**What to work on**
Please count how many lines of the data include the word "LEDK". Give only that number in reply.
========
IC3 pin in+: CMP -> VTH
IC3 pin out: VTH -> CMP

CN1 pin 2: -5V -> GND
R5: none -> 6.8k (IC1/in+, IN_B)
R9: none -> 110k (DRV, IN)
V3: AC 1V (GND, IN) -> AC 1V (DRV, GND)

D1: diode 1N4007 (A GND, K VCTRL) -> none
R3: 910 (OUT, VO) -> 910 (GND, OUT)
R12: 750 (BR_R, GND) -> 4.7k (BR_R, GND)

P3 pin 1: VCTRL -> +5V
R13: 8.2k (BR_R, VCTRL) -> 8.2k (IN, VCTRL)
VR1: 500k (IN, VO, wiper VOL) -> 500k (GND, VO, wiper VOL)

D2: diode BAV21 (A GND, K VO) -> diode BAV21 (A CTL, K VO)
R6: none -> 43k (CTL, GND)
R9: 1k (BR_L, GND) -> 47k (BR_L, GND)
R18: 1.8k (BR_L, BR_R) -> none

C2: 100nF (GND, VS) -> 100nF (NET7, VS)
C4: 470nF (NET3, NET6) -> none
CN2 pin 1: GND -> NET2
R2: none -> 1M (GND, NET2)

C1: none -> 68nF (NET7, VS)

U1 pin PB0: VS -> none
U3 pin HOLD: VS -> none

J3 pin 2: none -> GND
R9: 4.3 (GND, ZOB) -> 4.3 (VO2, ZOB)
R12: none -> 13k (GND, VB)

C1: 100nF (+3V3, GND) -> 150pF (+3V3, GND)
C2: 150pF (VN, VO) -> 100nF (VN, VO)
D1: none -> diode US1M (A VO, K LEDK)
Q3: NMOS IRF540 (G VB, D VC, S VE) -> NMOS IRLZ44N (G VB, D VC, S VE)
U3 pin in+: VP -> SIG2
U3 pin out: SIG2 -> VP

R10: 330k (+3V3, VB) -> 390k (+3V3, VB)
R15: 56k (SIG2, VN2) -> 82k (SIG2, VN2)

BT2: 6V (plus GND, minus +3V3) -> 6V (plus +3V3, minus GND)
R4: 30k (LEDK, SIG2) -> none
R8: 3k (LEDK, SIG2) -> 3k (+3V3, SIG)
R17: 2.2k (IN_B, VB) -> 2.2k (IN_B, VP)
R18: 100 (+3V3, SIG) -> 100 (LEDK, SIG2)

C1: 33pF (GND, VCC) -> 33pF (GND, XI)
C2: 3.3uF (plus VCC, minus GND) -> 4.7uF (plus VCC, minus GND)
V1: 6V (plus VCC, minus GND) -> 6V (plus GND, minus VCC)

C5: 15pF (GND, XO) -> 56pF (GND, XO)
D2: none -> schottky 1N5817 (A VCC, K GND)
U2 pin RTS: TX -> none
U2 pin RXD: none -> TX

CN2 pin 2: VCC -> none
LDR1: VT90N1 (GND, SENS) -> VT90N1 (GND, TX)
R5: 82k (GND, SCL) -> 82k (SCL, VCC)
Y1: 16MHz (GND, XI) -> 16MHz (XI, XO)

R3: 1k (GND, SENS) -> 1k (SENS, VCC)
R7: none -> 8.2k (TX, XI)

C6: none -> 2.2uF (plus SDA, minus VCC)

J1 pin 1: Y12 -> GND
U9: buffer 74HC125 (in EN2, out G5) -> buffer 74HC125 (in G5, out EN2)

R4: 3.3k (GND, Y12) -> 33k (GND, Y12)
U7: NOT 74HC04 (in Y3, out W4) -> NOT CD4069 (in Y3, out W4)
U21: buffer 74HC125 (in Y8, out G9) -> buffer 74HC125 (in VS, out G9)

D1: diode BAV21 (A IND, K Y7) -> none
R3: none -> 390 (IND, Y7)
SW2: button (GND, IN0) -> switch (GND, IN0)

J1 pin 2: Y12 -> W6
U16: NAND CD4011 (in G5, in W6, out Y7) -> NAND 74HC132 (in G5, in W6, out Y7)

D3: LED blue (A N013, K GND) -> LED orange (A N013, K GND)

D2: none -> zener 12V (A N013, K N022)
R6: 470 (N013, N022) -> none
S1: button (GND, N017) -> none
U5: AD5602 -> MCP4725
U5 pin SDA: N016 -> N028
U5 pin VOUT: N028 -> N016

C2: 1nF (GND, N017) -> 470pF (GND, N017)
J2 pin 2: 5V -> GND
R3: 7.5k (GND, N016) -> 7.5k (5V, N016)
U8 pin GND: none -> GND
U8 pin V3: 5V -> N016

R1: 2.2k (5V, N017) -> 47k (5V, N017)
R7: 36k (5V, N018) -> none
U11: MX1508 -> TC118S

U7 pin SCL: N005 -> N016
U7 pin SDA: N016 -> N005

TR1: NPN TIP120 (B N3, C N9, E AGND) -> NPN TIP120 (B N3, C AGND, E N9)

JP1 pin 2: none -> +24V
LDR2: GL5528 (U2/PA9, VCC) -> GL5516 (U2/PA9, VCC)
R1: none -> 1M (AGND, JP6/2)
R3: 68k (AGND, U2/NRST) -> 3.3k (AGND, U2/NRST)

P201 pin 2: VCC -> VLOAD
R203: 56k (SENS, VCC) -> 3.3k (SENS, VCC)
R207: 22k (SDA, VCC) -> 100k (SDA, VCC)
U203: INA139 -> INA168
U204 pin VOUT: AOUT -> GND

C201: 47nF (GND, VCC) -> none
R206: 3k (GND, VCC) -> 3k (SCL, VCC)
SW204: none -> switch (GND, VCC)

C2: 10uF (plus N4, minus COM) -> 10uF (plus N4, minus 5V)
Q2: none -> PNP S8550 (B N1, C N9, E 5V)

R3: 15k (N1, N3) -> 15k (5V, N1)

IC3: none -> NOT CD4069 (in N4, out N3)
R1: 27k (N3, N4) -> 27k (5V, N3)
========
**Expected answer**
4